What is needed - Print nothing except the lines of the listing below from the line with "TP3: test point (NET12) -> none" to the line with "U4: buffer 74LS07", each exactly as written, both ends included.

Excerpted records -
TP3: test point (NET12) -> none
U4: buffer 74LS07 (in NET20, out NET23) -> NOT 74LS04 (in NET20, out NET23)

==

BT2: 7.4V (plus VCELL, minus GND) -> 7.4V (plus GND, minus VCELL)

* * *

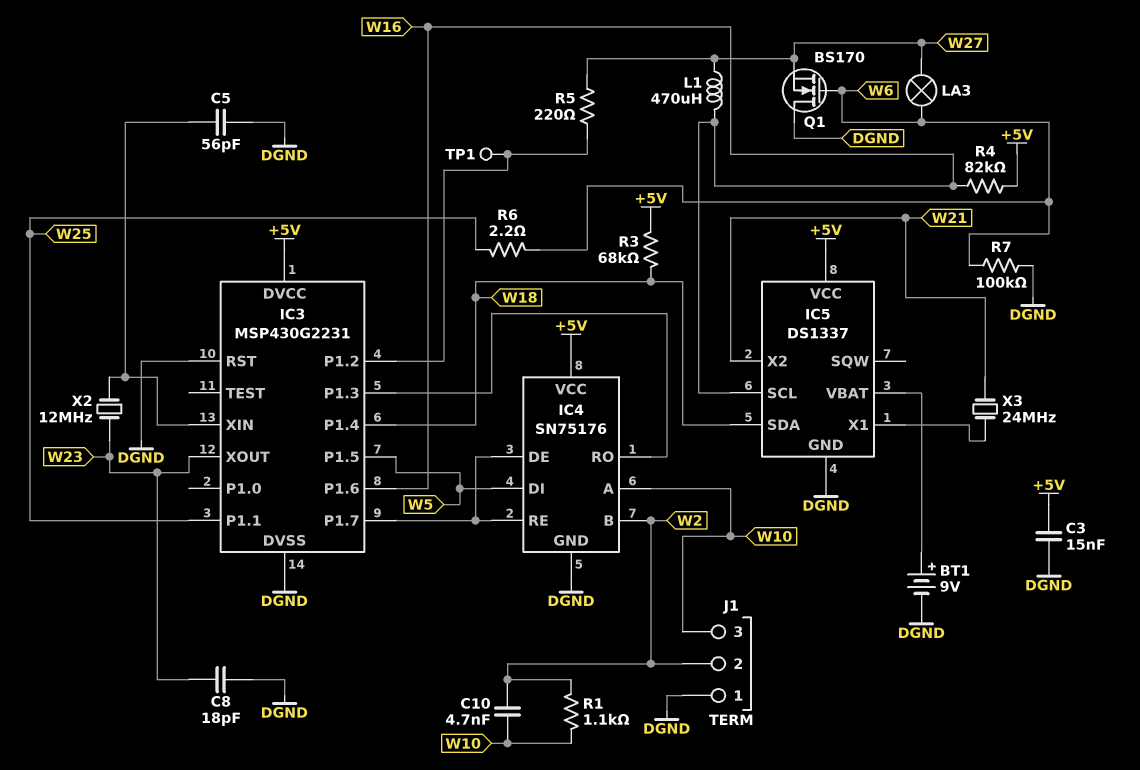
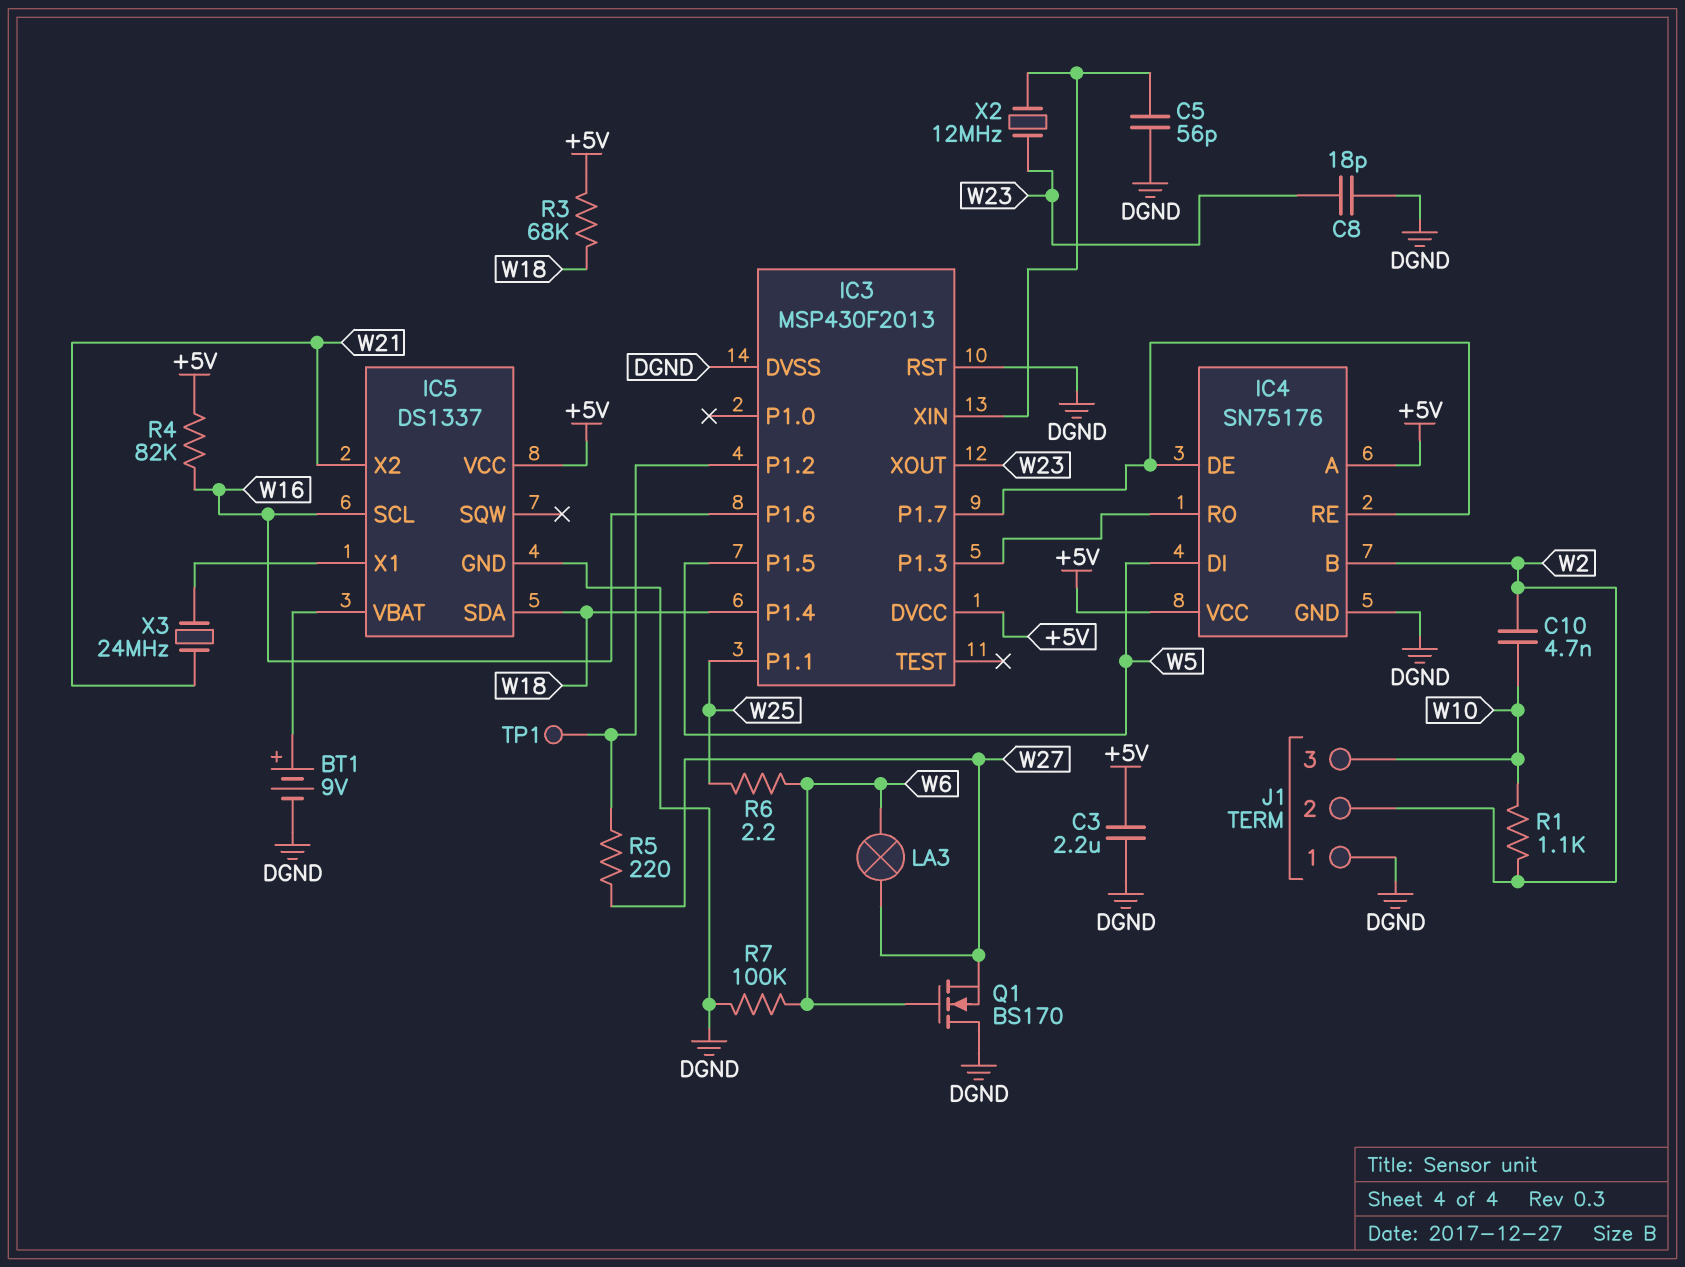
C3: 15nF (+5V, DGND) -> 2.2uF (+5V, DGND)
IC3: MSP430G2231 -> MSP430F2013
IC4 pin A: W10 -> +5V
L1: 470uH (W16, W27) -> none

Answer area -
TP3: test point (NET12) -> none
U4: buffer 74LS07 (in NET20, out NET23) -> NOT 74LS04 (in NET20, out NET23)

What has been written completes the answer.